==== ENTRIES SHOWN

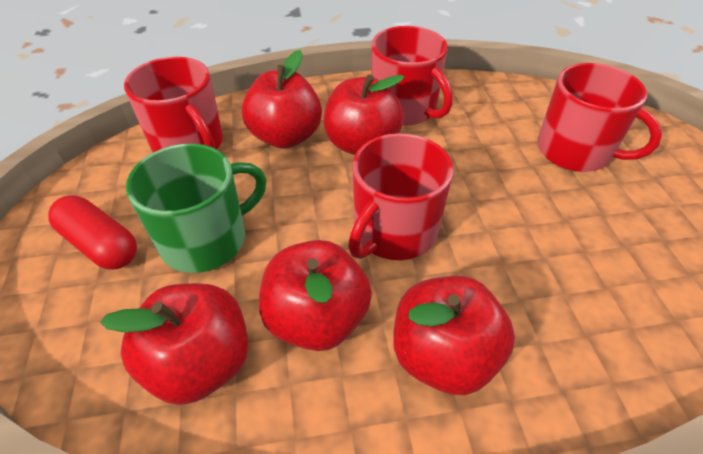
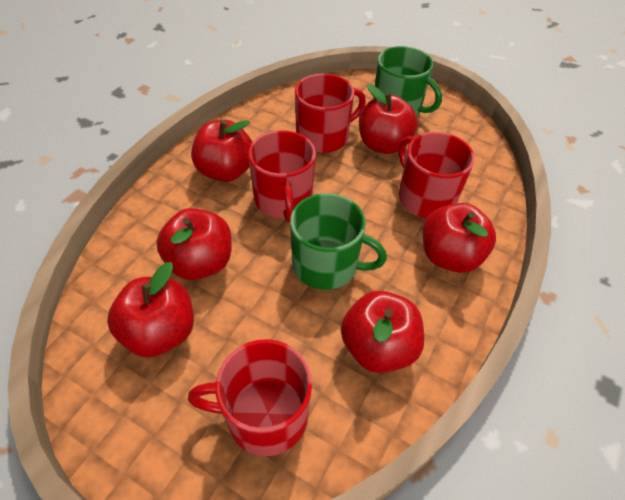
green mug: 1 -> 2
red apple: 5 -> 6
red capsule: 1 -> 0

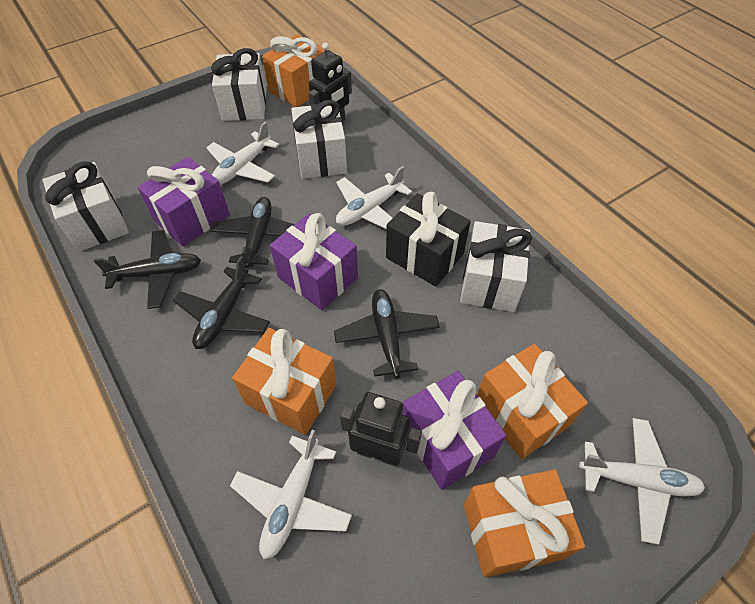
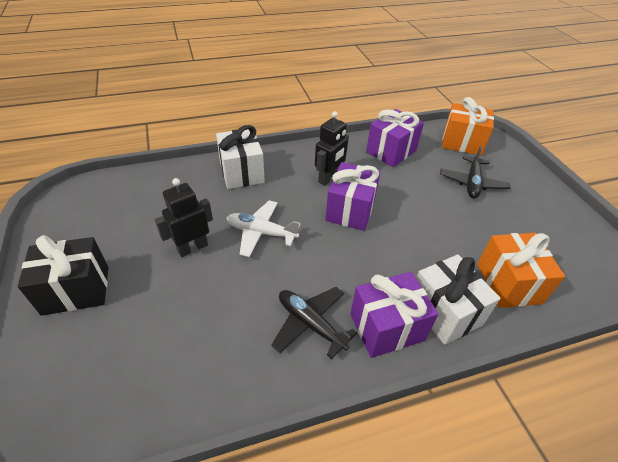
black plane: 4 -> 2
orange gift: 4 -> 2
white gift: 4 -> 2
white plane: 4 -> 1

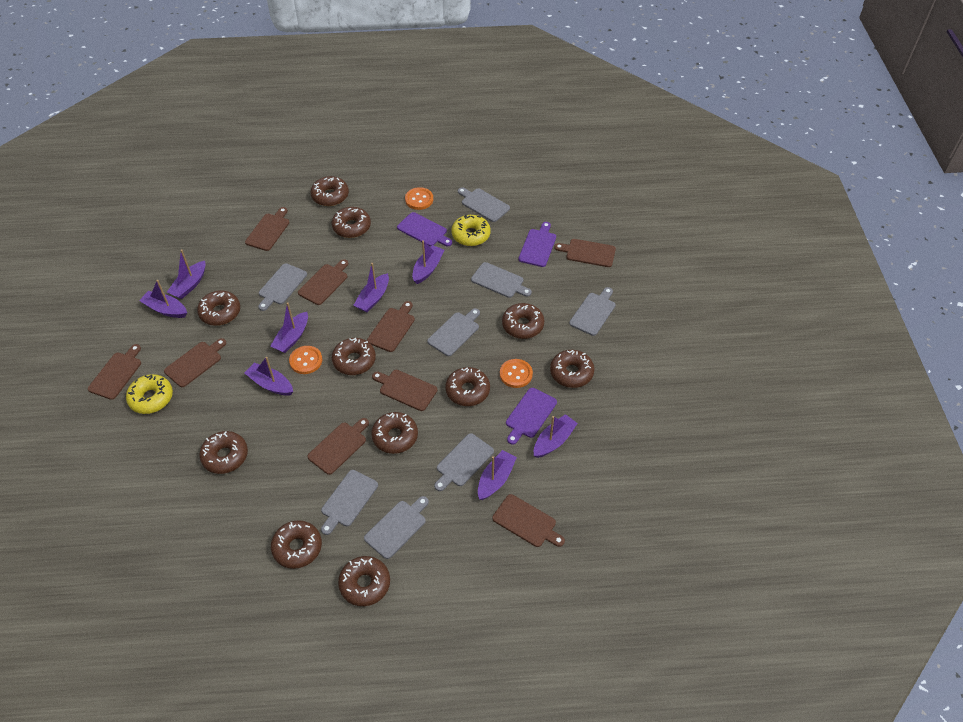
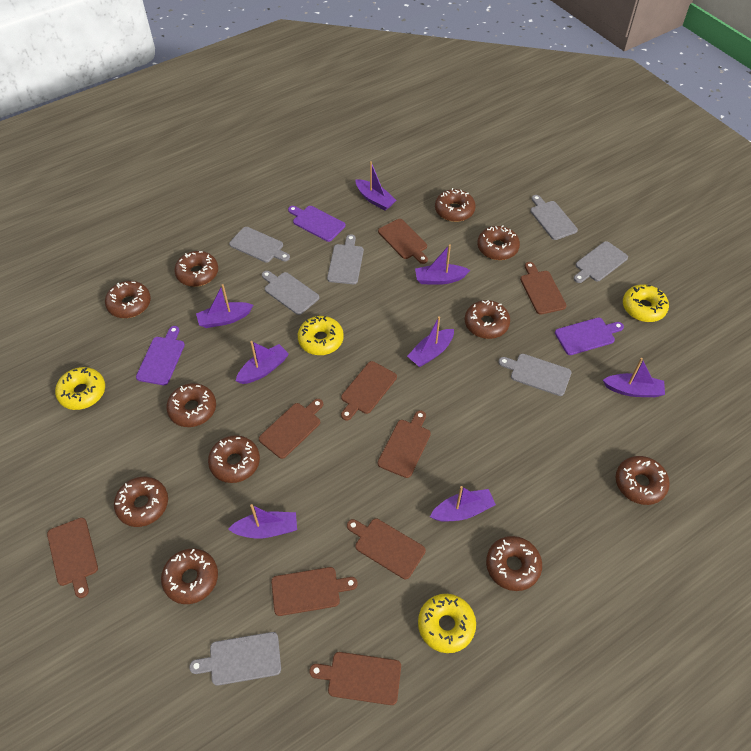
grey cutting board: 8 -> 7
orange button: 3 -> 0
yellow donut: 2 -> 4

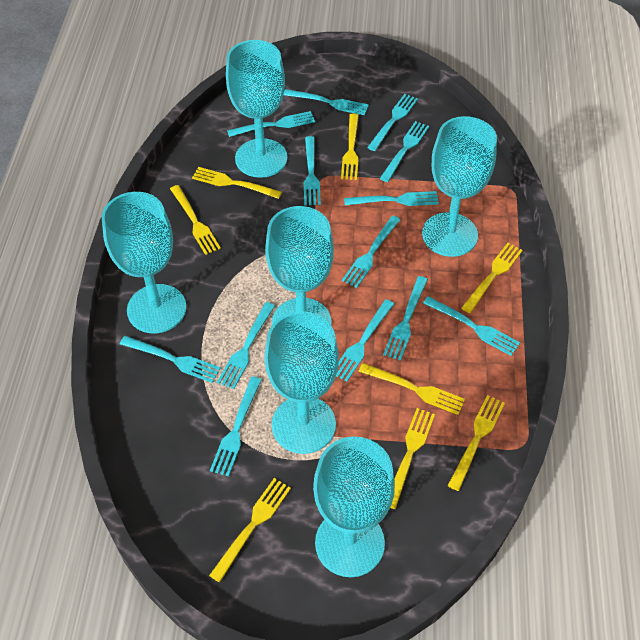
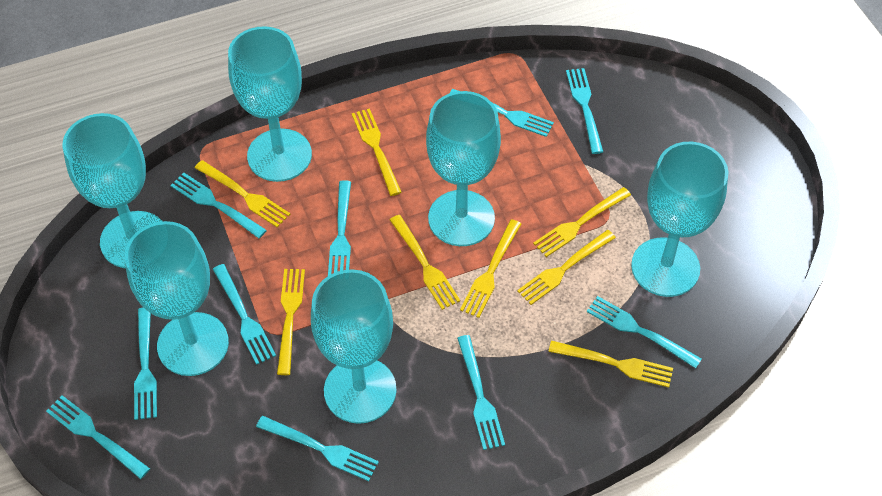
turquoise fork: 13 -> 10

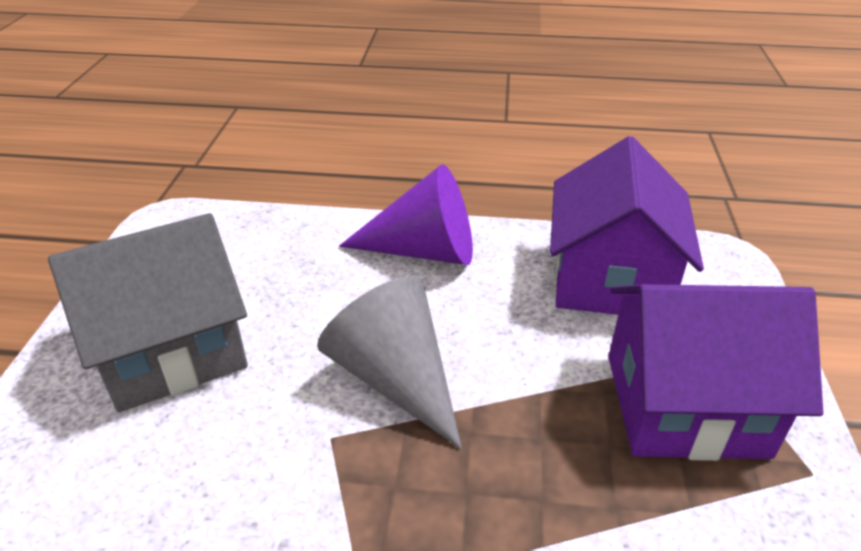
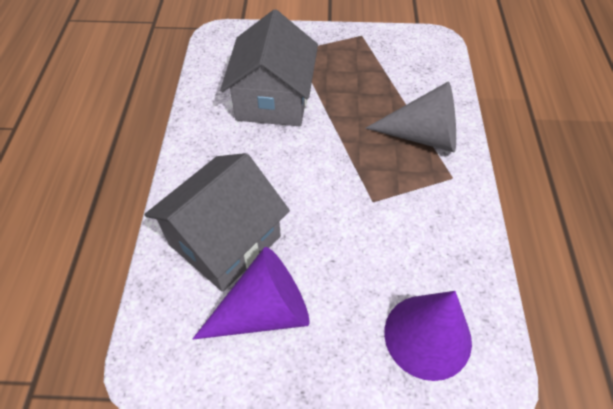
grey house: 1 -> 2
purple cone: 1 -> 2
purple house: 2 -> 0

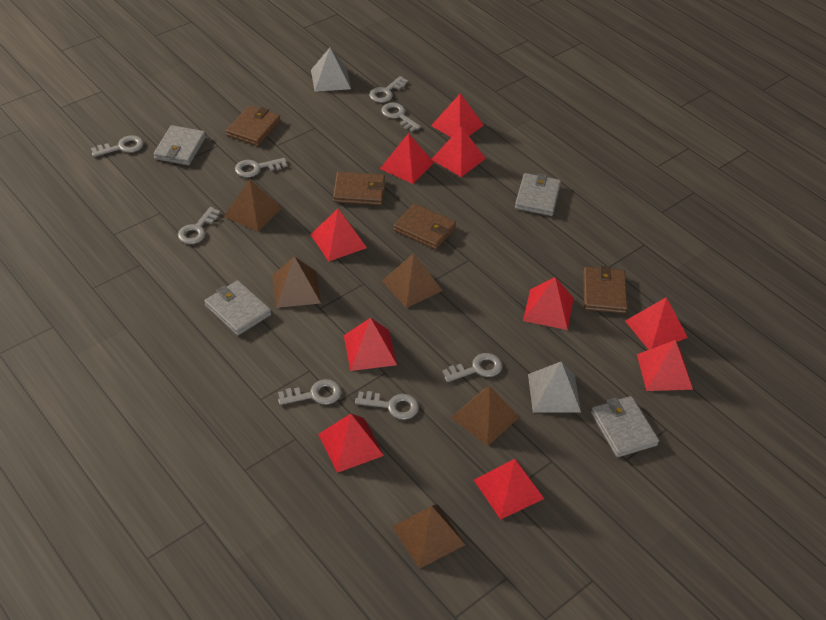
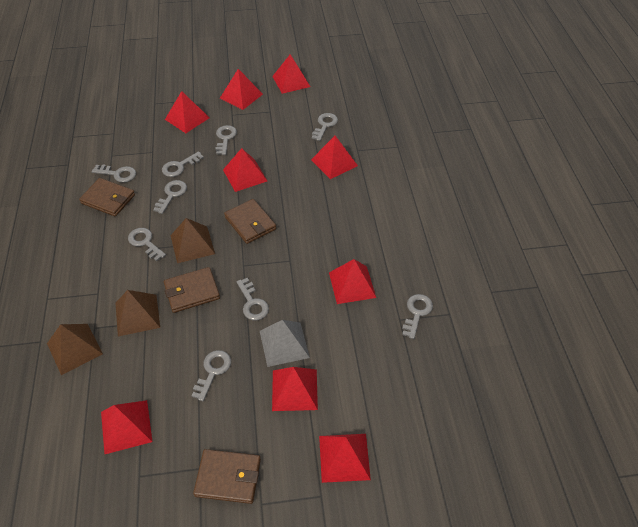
brown pyramid: 5 -> 3
grey key: 8 -> 9
grey pyramid: 2 -> 1
grey wallet: 4 -> 0
red pyramid: 10 -> 9

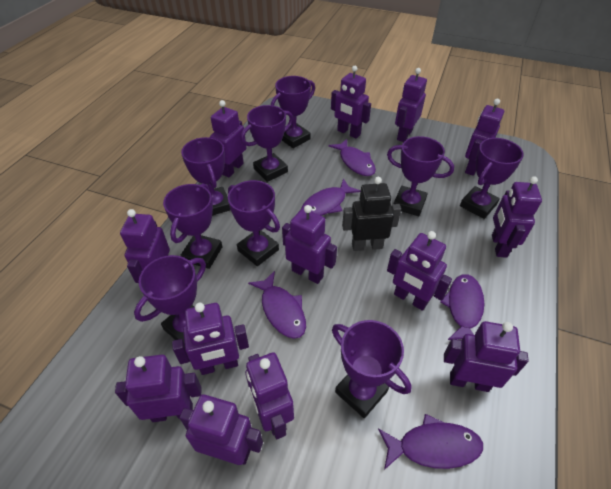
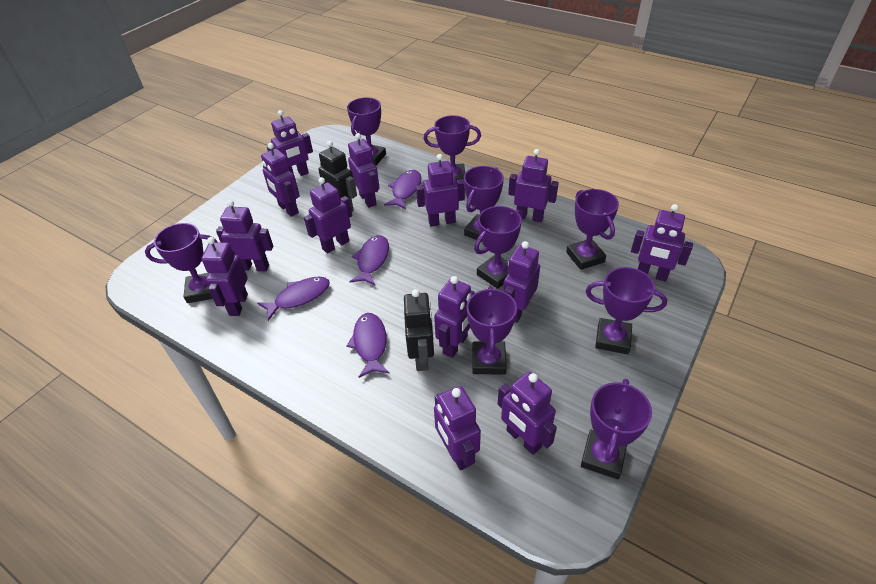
black robot: 1 -> 2
purple fish: 5 -> 4

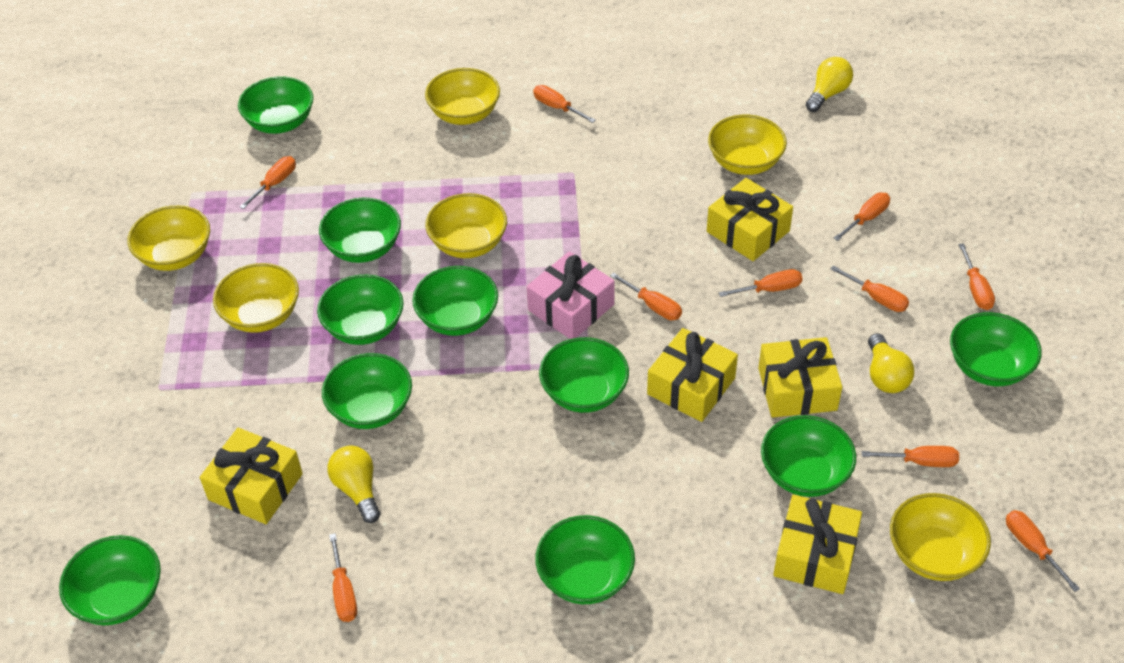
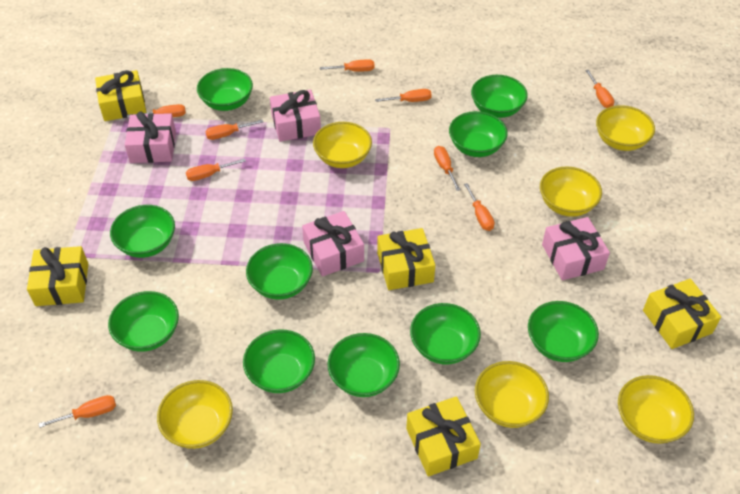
orange screwdriver: 10 -> 9
pink gift: 1 -> 4
yellow light bulb: 3 -> 0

========

_WHAT TO DO_. Report only how many lines in the entries contain "grey".

_EXERCISE RESPONSE_. 5